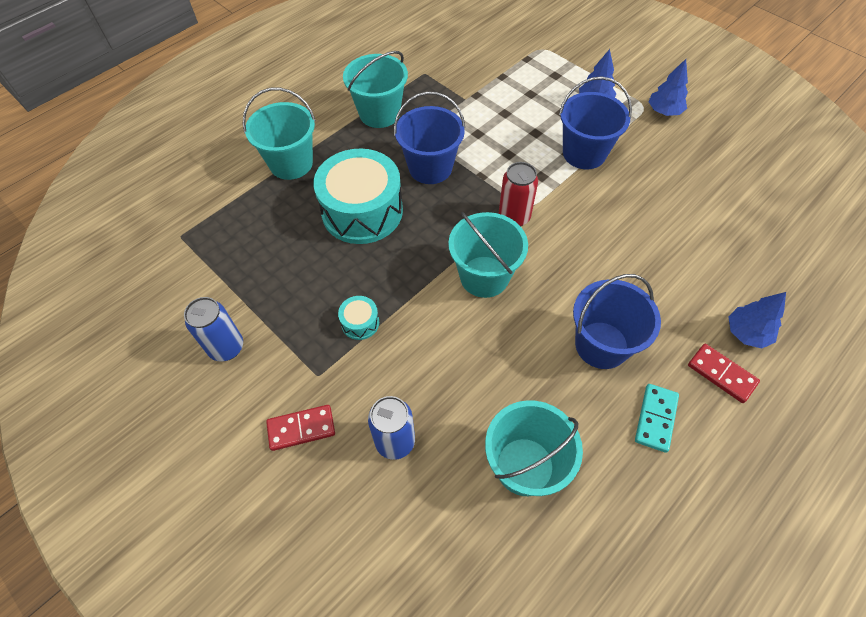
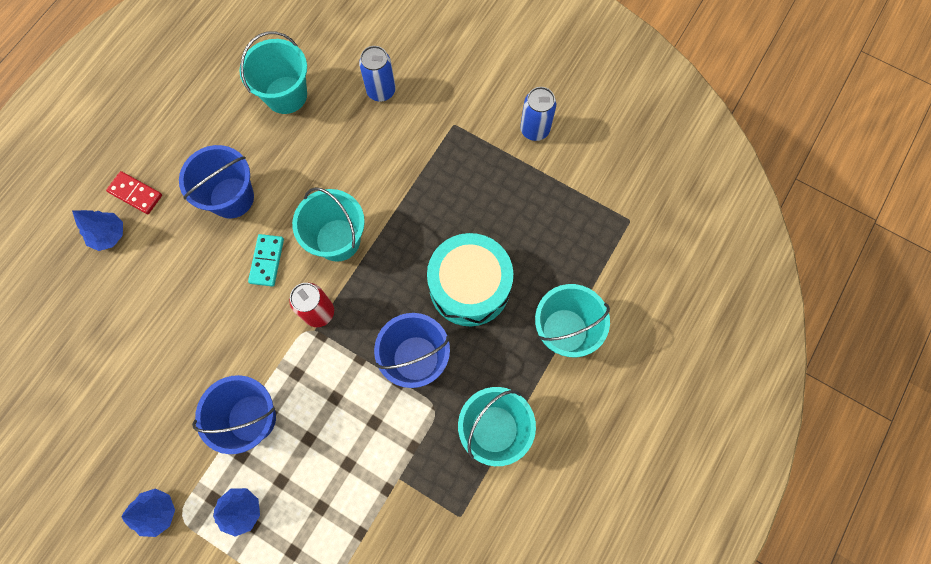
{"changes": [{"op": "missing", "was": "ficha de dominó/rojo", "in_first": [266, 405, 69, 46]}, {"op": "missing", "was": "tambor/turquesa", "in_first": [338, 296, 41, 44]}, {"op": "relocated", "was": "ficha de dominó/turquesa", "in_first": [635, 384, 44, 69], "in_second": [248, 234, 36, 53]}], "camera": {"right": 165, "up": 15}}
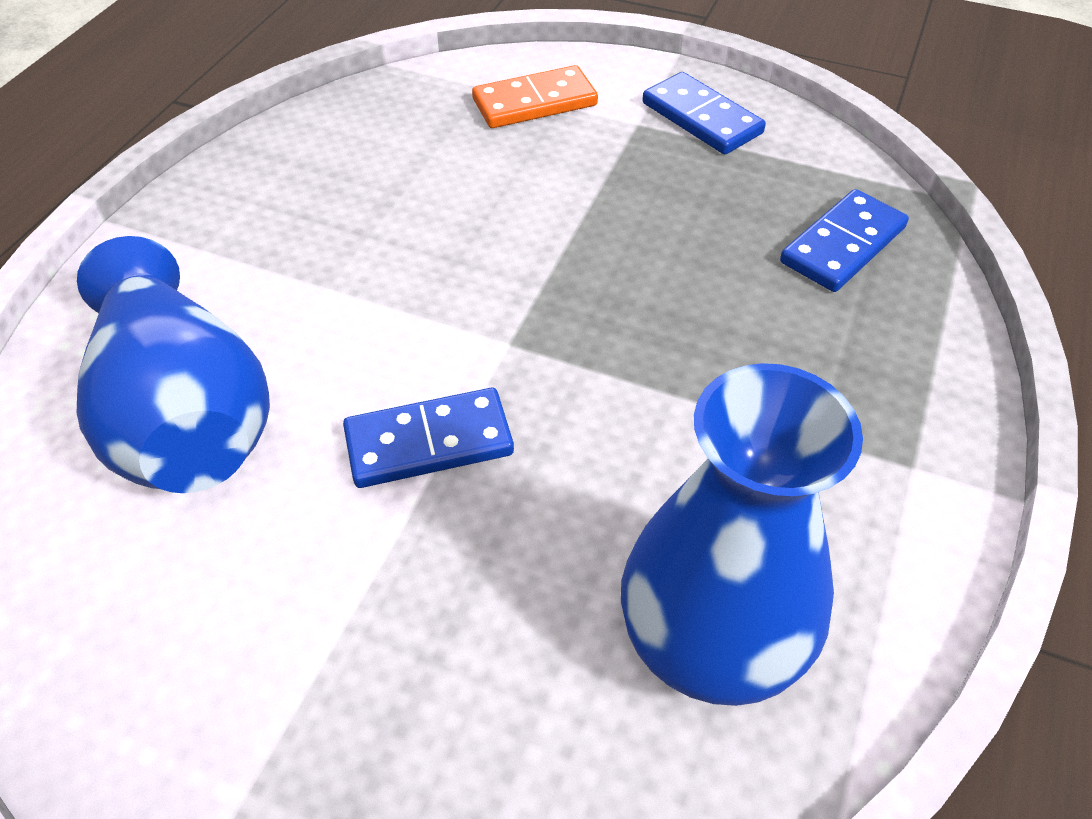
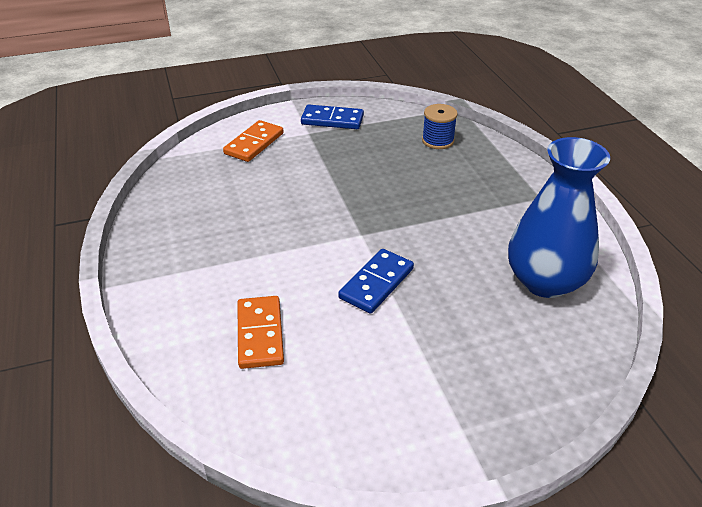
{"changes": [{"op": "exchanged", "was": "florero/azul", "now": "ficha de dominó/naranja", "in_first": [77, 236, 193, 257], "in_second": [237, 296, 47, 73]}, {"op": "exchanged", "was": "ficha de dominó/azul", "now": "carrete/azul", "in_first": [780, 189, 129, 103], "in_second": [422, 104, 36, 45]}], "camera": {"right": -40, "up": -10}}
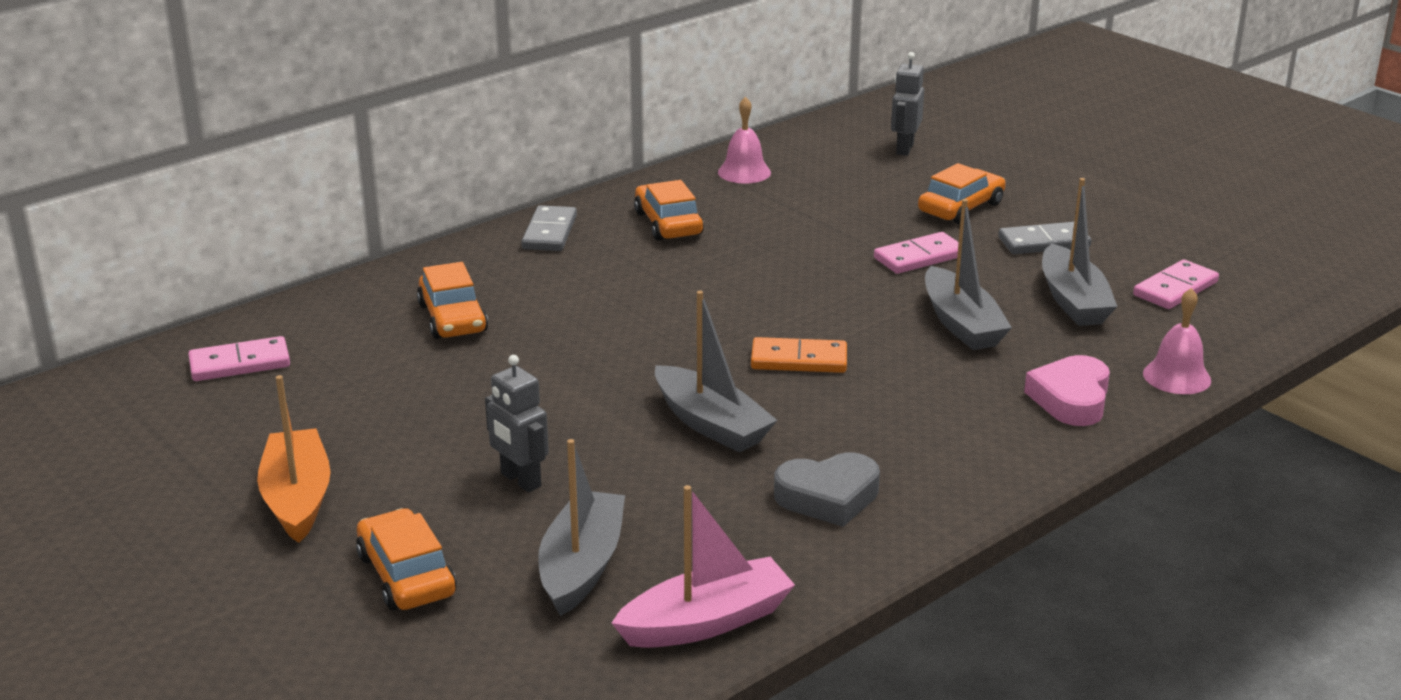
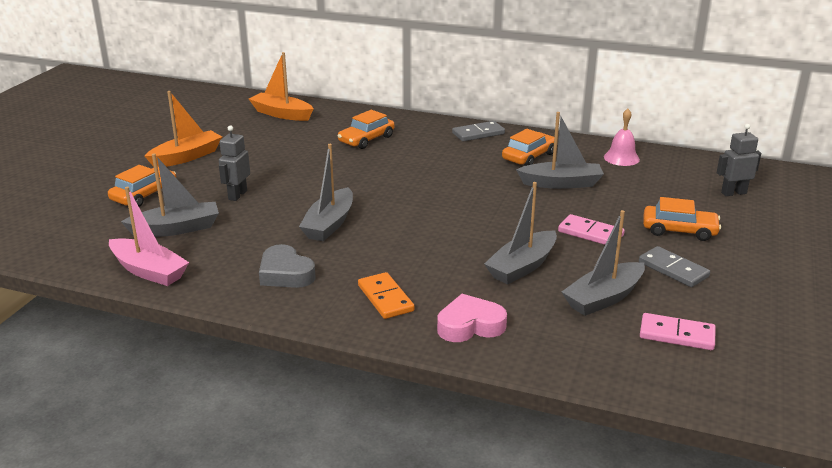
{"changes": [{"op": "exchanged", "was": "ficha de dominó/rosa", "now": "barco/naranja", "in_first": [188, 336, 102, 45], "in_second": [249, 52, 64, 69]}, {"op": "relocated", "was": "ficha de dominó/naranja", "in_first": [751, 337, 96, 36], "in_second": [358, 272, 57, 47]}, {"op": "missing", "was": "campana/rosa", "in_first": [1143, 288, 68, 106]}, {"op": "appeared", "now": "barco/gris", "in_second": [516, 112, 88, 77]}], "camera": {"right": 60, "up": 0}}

_Work request_:
An exact reproduction of the data is needed, with no pictures included.

_Response to the exercise_:
{"changes": [{"op": "missing", "was": "ficha de dominó/rojo", "in_first": [266, 405, 69, 46]}, {"op": "missing", "was": "tambor/turquesa", "in_first": [338, 296, 41, 44]}, {"op": "relocated", "was": "ficha de dominó/turquesa", "in_first": [635, 384, 44, 69], "in_second": [248, 234, 36, 53]}], "camera": {"right": 165, "up": 15}}
{"changes": [{"op": "exchanged", "was": "florero/azul", "now": "ficha de dominó/naranja", "in_first": [77, 236, 193, 257], "in_second": [237, 296, 47, 73]}, {"op": "exchanged", "was": "ficha de dominó/azul", "now": "carrete/azul", "in_first": [780, 189, 129, 103], "in_second": [422, 104, 36, 45]}], "camera": {"right": -40, "up": -10}}
{"changes": [{"op": "exchanged", "was": "ficha de dominó/rosa", "now": "barco/naranja", "in_first": [188, 336, 102, 45], "in_second": [249, 52, 64, 69]}, {"op": "relocated", "was": "ficha de dominó/naranja", "in_first": [751, 337, 96, 36], "in_second": [358, 272, 57, 47]}, {"op": "missing", "was": "campana/rosa", "in_first": [1143, 288, 68, 106]}, {"op": "appeared", "now": "barco/gris", "in_second": [516, 112, 88, 77]}], "camera": {"right": 60, "up": 0}}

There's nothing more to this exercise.